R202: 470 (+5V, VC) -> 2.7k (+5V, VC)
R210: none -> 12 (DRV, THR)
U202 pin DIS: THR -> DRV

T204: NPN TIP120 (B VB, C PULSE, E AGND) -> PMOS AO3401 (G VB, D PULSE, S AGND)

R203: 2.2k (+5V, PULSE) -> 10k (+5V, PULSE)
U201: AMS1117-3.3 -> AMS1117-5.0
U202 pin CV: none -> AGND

...

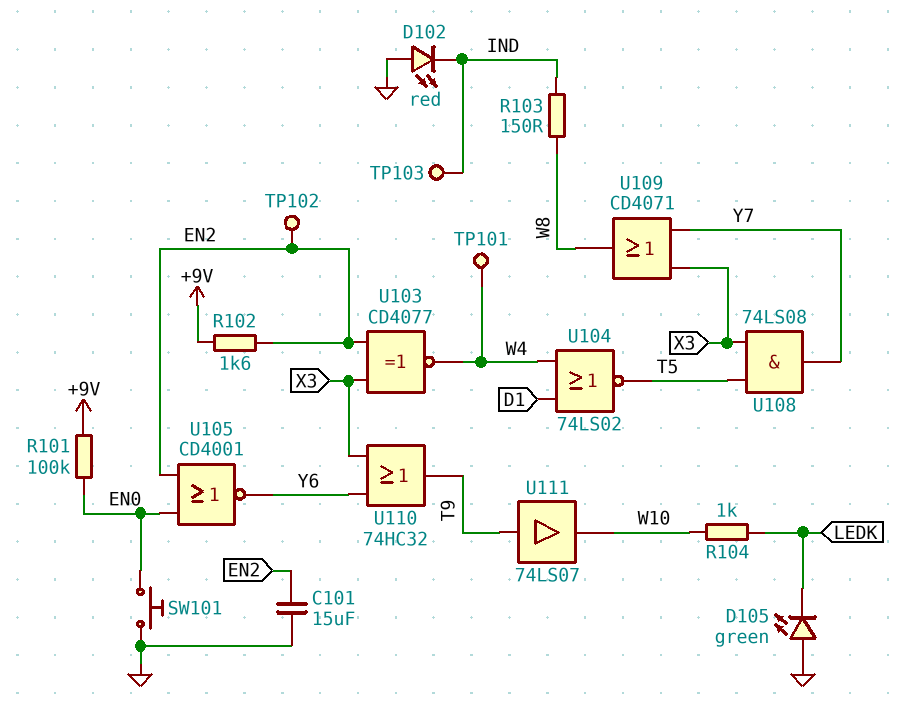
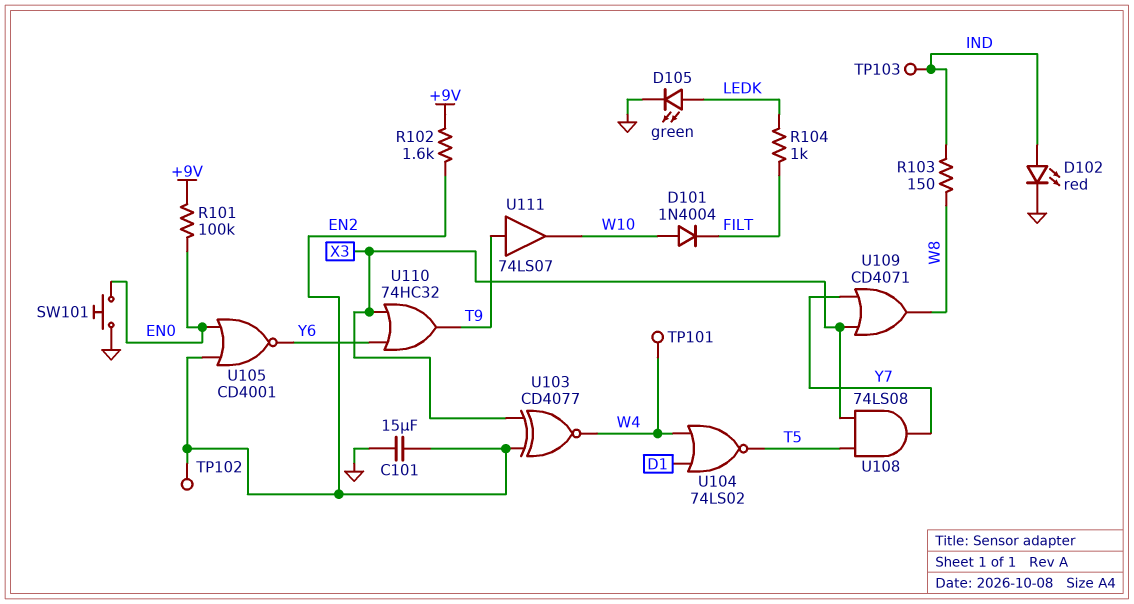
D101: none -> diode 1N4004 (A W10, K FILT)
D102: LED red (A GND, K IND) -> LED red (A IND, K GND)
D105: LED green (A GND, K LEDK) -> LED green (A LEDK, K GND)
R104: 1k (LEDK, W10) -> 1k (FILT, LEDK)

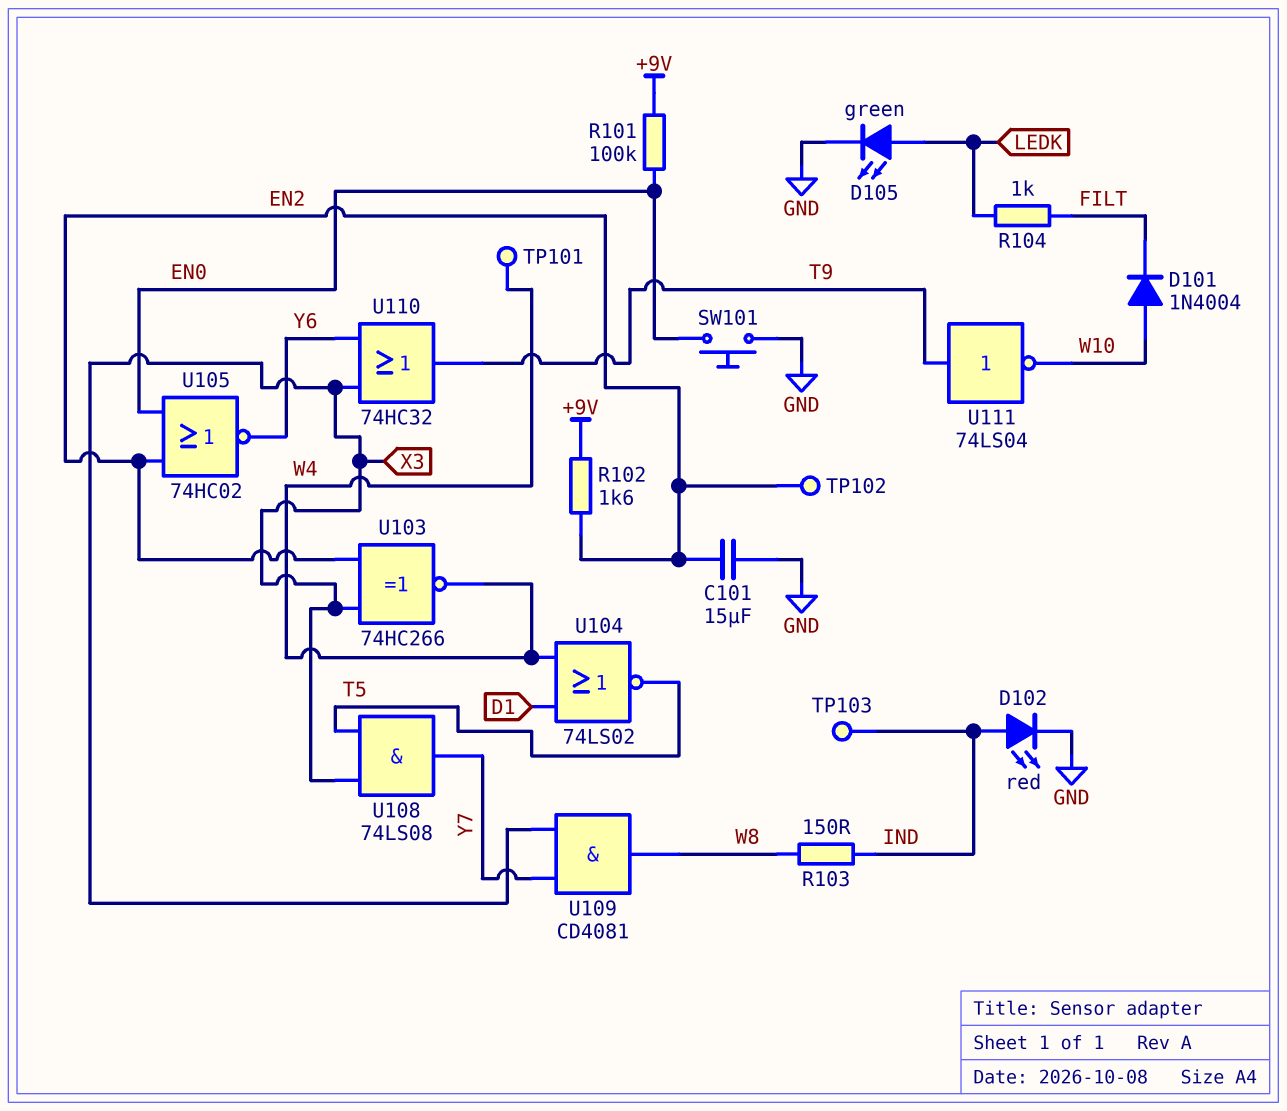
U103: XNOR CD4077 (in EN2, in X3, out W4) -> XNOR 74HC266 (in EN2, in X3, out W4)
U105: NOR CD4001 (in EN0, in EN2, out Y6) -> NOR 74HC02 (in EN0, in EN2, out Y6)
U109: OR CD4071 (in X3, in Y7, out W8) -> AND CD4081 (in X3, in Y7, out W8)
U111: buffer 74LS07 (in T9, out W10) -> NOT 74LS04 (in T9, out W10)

==

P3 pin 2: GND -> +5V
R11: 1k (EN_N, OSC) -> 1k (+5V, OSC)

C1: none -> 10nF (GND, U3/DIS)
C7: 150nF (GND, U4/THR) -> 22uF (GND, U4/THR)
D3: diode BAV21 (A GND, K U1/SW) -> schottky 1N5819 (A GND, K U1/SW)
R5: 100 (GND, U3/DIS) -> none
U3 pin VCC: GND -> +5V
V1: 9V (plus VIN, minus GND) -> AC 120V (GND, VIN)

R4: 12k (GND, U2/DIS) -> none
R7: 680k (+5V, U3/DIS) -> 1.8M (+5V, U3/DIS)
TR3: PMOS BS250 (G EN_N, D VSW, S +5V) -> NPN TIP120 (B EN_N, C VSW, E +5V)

**DESCRIPTION OF THE TASK**: Give back exactly the lines above from the one with "R104: 1k (LEDK, W10) -> 1k (FILT, LEDK)" through the one with "U111: buffer 74LS07", both included. Pictures don't belong in the copy.

**RESULT FOR THIS EXERCISE**:
R104: 1k (LEDK, W10) -> 1k (FILT, LEDK)

U103: XNOR CD4077 (in EN2, in X3, out W4) -> XNOR 74HC266 (in EN2, in X3, out W4)
U105: NOR CD4001 (in EN0, in EN2, out Y6) -> NOR 74HC02 (in EN0, in EN2, out Y6)
U109: OR CD4071 (in X3, in Y7, out W8) -> AND CD4081 (in X3, in Y7, out W8)
U111: buffer 74LS07 (in T9, out W10) -> NOT 74LS04 (in T9, out W10)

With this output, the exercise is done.